[Object change listings]

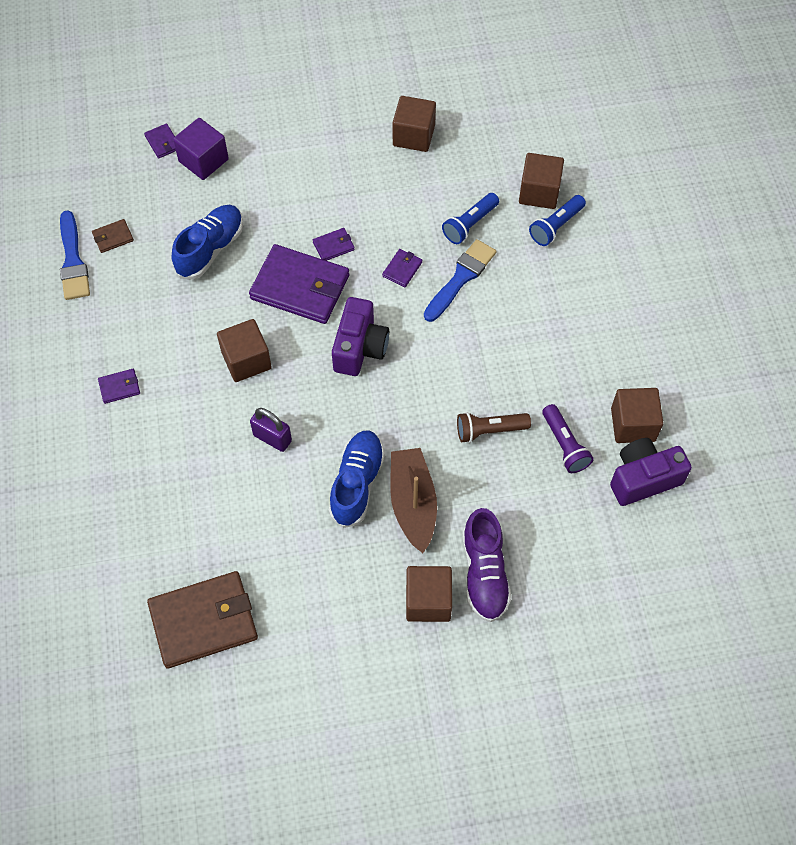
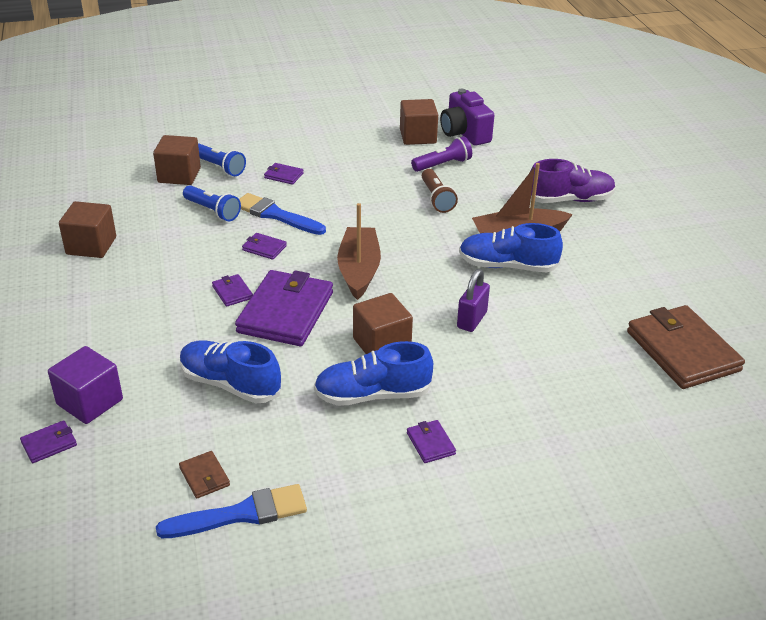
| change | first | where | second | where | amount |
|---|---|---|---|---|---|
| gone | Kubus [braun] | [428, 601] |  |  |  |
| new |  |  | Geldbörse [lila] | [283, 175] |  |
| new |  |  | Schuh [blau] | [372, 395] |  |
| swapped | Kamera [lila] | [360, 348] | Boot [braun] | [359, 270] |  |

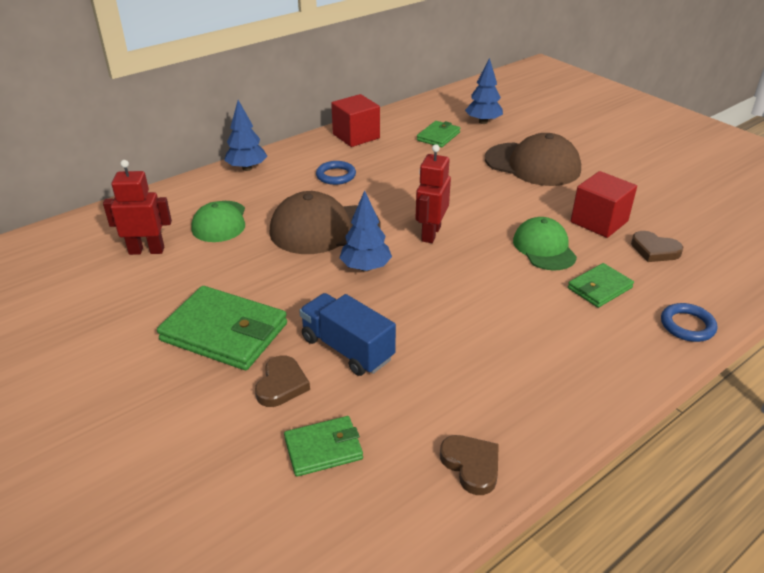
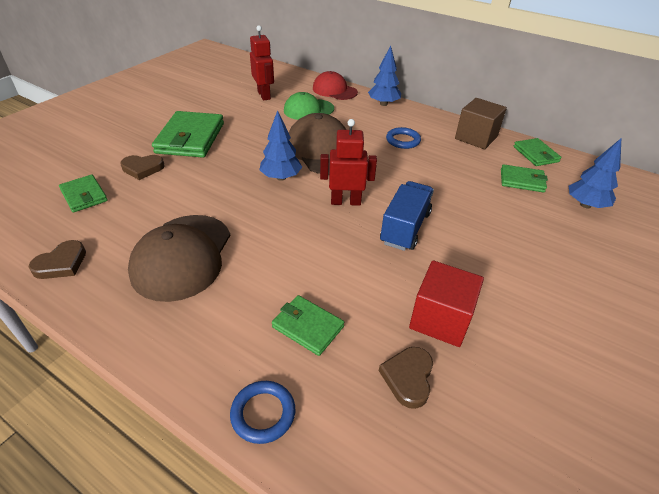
| change | first | where | second | where | amount |
|---|---|---|---|---|---|
| gone | Kappe [grün] | [544, 248] |  |  |  |
| new |  |  | Kappe [rot] | [334, 90] |  |
| new |  |  | Geldbörse [grün] | [535, 154] |  |
| shifted | Lastwagen [blau] | [347, 349] |  | [405, 228] |  |
| shifted | Kappe [braun] | [532, 164] |  | [182, 256] |  |
| repainted | Kubus [rot] | [356, 136] | Kubus [braun] | [476, 138] |  |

**Task details:** Each line from the one that includes "Geldbörse [grün] |" down to the close of the records above is to be given again exactly, and no other line is to appear.

**Answer:**
| new |  |  | Geldbörse [grün] | [535, 154] |  |
| shifted | Lastwagen [blau] | [347, 349] |  | [405, 228] |  |
| shifted | Kappe [braun] | [532, 164] |  | [182, 256] |  |
| repainted | Kubus [rot] | [356, 136] | Kubus [braun] | [476, 138] |  |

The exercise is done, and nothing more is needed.